WORK INSTRUCTION. Below are records; print only the lines from the line containing "none -> tan round brick F7 level 2" to the end, both included, reproduced exactly and without the pictures.

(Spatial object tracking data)
==================================================

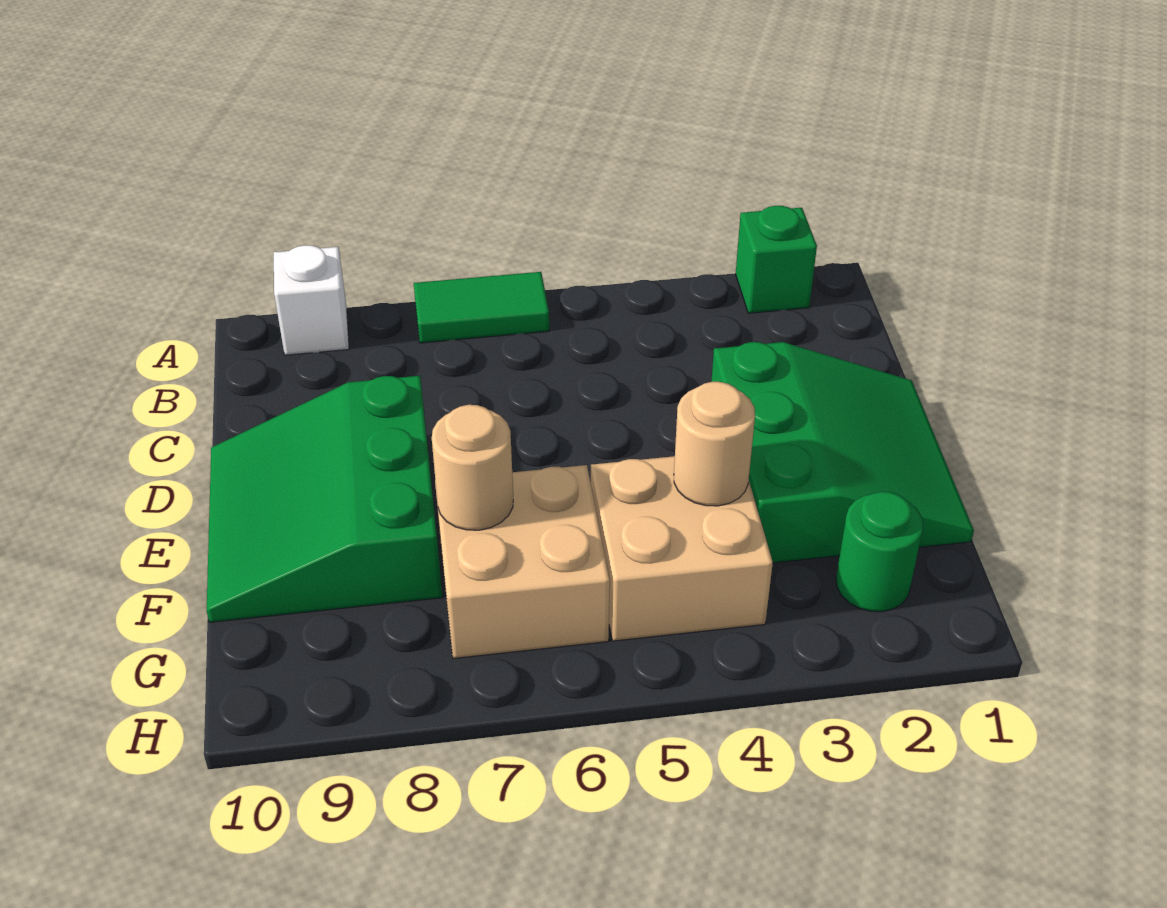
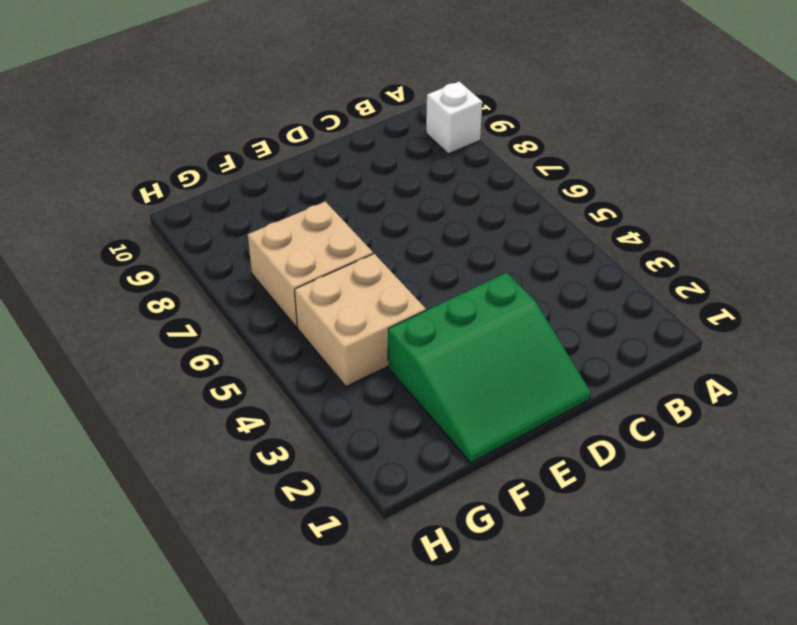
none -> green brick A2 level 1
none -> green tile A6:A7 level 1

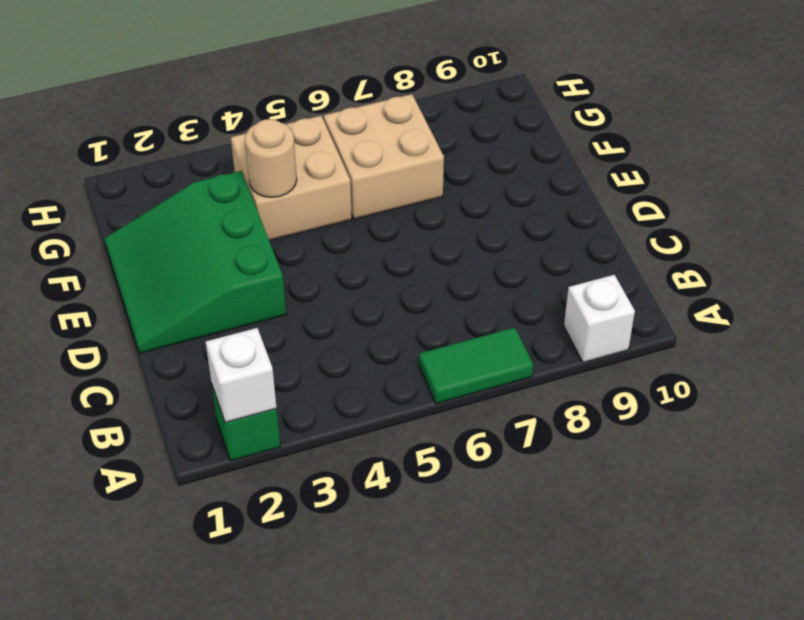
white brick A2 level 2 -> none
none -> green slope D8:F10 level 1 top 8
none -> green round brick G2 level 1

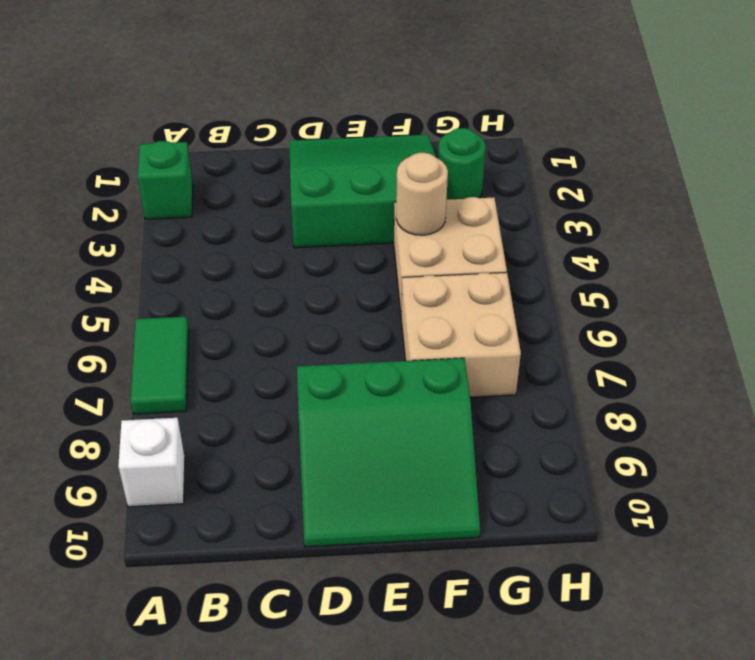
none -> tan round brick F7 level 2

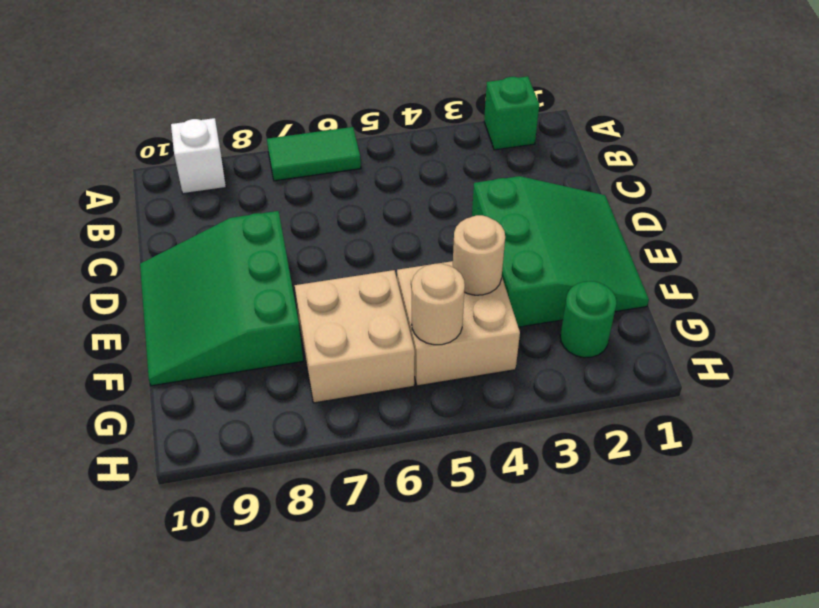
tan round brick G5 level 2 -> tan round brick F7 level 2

==================================================

EXERCISE OUTPUT.
none -> tan round brick F7 level 2

tan round brick G5 level 2 -> tan round brick F7 level 2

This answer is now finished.